**YOUR INSTRUCTIONS:** Repeat only the stretch of lines below that runs from the line with "recolor | pear" through the line with "341 | x0.65 |", unaltered.

**Records drawn from a dataset:**
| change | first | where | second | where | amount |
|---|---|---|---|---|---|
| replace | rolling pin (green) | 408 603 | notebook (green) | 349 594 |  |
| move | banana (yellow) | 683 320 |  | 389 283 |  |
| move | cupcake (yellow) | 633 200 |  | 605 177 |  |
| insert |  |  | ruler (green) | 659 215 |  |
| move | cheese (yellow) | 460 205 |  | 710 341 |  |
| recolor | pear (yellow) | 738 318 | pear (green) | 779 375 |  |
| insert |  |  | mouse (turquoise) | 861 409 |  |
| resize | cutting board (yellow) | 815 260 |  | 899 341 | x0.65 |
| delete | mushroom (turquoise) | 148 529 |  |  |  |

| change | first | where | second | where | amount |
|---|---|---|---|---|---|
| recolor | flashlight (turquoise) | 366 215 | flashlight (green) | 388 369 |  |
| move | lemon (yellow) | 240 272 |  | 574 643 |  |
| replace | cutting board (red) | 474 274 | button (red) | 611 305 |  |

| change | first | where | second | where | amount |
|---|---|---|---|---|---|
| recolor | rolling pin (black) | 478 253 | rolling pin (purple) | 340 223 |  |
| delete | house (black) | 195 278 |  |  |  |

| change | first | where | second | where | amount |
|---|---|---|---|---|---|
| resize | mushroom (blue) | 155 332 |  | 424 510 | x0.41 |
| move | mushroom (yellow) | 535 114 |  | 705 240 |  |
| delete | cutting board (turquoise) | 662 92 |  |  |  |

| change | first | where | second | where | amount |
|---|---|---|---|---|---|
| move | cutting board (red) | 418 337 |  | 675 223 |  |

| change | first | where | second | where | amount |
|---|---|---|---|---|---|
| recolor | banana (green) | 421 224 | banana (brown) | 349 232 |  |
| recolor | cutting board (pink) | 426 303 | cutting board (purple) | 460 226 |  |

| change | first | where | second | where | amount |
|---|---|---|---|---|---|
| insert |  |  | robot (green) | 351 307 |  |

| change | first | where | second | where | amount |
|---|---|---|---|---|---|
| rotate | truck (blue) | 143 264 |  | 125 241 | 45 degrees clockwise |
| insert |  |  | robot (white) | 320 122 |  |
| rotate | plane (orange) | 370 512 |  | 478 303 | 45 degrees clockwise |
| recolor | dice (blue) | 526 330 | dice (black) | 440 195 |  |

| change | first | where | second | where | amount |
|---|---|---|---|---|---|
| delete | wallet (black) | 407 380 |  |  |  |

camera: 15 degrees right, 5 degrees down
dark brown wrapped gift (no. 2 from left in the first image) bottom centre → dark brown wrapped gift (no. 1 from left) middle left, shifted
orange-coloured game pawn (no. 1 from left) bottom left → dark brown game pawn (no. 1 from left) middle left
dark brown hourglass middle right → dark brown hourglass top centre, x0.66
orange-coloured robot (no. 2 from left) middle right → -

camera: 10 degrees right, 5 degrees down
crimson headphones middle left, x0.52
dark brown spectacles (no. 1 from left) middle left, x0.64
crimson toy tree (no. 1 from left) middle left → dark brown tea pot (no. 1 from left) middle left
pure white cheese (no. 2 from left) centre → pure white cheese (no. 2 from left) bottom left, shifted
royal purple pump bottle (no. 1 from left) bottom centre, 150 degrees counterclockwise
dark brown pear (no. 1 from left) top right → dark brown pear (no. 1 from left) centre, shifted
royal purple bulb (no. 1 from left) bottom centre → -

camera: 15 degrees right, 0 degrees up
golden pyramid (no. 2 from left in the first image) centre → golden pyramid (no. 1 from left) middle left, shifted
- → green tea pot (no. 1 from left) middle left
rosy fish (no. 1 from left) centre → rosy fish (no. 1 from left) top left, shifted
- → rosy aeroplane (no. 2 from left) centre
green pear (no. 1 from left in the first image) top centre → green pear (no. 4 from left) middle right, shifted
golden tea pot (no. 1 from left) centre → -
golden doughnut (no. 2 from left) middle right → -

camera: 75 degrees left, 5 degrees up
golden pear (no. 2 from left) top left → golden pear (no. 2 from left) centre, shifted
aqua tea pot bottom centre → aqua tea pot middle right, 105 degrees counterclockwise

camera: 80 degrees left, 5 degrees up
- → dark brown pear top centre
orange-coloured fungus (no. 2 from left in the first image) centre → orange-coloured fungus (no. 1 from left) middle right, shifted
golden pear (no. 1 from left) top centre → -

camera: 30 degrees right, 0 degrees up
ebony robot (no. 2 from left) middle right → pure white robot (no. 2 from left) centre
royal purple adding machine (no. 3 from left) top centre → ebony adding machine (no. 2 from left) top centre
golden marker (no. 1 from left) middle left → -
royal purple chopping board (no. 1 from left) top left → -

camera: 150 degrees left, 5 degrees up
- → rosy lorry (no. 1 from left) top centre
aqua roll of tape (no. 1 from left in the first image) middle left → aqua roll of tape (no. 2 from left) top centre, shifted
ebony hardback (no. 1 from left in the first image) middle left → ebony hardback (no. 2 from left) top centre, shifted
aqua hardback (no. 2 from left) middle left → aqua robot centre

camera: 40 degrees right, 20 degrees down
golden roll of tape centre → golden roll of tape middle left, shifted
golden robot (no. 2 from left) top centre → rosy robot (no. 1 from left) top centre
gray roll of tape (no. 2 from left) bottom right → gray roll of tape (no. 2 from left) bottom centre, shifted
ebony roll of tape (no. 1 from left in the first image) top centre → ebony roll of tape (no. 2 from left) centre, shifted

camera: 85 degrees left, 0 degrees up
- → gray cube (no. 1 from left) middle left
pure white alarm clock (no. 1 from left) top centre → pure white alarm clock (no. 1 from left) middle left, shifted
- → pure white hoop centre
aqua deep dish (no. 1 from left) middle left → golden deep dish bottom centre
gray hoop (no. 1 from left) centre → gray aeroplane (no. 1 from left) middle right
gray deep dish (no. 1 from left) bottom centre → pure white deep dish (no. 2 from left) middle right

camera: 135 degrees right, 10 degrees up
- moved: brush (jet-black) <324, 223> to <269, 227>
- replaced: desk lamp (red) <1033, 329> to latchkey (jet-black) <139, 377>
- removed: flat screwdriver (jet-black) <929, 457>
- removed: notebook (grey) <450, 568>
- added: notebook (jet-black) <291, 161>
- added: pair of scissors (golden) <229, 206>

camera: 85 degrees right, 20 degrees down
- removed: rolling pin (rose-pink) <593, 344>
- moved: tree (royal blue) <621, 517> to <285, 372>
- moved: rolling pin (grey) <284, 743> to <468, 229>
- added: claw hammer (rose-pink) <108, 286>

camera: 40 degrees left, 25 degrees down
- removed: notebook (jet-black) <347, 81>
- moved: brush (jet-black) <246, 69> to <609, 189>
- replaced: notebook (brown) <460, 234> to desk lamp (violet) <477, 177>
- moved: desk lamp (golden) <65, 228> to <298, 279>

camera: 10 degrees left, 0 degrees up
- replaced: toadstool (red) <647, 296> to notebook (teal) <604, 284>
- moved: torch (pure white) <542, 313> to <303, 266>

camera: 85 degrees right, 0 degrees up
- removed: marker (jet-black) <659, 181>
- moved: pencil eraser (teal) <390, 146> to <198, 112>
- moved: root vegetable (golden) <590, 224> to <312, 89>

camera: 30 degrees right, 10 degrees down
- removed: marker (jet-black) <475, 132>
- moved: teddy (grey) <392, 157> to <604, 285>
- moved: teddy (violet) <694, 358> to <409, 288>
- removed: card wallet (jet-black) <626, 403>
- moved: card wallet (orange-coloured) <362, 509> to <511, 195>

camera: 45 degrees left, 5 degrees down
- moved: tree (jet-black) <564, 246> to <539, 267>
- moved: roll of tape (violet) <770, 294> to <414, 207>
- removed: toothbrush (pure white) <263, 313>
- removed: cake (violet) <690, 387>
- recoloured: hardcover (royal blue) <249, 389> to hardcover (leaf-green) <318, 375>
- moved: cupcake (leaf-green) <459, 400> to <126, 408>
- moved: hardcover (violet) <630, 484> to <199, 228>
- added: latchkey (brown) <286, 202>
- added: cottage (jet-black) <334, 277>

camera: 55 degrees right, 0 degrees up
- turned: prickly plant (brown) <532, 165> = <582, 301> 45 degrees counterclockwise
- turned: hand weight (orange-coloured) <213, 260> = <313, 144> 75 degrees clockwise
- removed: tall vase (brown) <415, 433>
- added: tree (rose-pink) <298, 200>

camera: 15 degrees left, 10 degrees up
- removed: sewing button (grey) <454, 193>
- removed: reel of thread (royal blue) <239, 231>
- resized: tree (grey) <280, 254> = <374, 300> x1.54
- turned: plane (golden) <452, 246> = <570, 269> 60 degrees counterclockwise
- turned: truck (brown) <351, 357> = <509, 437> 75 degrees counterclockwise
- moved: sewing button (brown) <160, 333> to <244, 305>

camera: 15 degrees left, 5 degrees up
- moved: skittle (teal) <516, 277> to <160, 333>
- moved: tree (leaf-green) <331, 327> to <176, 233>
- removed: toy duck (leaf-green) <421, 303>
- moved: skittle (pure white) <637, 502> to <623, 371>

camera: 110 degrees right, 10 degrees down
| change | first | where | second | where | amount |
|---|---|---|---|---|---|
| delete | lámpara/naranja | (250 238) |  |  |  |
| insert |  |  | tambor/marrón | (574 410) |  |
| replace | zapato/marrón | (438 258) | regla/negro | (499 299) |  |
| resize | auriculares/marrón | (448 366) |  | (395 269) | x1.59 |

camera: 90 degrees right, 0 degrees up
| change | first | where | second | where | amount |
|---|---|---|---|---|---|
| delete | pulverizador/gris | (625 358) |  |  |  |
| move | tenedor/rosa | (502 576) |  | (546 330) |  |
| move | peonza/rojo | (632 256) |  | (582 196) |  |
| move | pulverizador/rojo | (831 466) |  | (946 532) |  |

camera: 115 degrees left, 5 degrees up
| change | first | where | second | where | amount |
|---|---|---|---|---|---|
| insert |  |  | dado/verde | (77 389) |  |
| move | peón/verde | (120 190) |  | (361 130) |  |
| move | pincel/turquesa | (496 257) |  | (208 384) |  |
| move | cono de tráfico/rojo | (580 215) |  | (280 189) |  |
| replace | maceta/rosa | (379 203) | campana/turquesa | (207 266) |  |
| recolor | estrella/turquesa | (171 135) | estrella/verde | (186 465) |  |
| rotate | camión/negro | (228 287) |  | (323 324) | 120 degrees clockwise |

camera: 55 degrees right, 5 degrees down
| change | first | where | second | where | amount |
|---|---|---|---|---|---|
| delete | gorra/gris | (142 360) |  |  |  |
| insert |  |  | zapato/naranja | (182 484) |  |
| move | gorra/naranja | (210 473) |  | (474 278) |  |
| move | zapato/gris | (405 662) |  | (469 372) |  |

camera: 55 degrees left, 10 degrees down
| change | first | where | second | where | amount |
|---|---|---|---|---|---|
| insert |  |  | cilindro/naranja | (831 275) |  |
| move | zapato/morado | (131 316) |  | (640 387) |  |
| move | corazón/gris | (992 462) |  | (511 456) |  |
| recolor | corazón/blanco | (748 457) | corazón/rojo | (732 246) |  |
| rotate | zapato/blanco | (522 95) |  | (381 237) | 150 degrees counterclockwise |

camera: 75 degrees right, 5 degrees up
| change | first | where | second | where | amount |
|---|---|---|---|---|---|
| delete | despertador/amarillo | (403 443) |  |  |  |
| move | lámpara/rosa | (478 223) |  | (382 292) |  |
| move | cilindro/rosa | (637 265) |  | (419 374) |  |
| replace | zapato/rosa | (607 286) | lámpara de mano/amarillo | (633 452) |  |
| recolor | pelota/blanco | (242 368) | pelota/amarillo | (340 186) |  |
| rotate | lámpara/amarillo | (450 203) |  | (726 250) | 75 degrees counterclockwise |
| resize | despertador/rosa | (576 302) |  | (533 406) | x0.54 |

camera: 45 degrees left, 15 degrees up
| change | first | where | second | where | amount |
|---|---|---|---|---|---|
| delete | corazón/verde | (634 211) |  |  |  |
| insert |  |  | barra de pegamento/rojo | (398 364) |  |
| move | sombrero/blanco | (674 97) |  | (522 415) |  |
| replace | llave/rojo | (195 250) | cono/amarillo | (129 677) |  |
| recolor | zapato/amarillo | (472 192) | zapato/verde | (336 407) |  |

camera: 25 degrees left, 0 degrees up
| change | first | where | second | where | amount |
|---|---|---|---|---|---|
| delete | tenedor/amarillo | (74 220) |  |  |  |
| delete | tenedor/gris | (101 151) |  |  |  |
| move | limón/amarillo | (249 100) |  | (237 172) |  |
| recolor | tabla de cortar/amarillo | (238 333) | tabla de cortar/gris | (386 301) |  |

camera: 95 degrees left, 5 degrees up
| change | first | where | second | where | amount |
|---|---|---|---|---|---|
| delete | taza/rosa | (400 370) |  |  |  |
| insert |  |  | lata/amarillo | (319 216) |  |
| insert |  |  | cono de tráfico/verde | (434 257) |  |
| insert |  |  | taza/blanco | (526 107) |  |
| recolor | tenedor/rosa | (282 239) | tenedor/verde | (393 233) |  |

**RESPONSE TO THE TASK:**
| recolor | pear (yellow) | 738 318 | pear (green) | 779 375 |  |
| insert |  |  | mouse (turquoise) | 861 409 |  |
| resize | cutting board (yellow) | 815 260 |  | 899 341 | x0.65 |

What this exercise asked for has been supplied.